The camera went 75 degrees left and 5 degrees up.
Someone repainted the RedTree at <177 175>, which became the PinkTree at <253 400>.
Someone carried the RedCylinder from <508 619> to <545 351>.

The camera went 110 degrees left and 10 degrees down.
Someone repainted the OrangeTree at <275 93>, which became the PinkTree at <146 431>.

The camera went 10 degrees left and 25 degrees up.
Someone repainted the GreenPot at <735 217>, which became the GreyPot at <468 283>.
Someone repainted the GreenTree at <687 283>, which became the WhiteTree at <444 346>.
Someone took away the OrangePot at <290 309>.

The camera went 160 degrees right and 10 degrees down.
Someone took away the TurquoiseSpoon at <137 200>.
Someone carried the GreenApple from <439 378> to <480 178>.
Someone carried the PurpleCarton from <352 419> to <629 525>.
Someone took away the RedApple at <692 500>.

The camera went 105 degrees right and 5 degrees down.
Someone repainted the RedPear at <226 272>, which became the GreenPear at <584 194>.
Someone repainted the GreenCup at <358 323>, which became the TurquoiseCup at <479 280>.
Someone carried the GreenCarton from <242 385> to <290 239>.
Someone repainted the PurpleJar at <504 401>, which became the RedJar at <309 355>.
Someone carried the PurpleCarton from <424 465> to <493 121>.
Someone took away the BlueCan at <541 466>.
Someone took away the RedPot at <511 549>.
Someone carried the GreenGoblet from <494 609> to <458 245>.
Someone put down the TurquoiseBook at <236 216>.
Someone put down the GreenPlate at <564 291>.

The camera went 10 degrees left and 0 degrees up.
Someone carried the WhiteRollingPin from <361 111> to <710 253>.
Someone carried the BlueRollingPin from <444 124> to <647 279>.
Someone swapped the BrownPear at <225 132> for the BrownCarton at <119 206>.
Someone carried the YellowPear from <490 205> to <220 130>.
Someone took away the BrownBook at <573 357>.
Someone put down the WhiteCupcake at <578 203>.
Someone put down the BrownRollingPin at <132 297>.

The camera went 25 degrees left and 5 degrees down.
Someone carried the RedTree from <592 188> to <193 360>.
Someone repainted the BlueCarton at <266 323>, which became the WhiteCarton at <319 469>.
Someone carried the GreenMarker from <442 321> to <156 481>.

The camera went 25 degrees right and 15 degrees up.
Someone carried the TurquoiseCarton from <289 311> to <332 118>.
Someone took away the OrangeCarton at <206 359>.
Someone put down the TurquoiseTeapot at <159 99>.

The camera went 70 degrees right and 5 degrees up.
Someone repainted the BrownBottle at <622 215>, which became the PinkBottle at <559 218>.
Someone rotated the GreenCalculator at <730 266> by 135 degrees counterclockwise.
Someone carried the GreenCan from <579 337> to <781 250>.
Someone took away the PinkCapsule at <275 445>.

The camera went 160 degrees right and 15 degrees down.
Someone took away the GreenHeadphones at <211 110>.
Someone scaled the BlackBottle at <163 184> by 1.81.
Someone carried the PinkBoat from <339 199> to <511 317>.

+++

◆ Try it
Look back at the entries above and repeat, unchanged, every line from the line holding "Someone repainted the GreenCup" through the line holding "Someone put down the TurquoiseBook".

◆ Expected output
Someone repainted the GreenCup at <358 323>, which became the TurquoiseCup at <479 280>.
Someone carried the GreenCarton from <242 385> to <290 239>.
Someone repainted the PurpleJar at <504 401>, which became the RedJar at <309 355>.
Someone carried the PurpleCarton from <424 465> to <493 121>.
Someone took away the BlueCan at <541 466>.
Someone took away the RedPot at <511 549>.
Someone carried the GreenGoblet from <494 609> to <458 245>.
Someone put down the TurquoiseBook at <236 216>.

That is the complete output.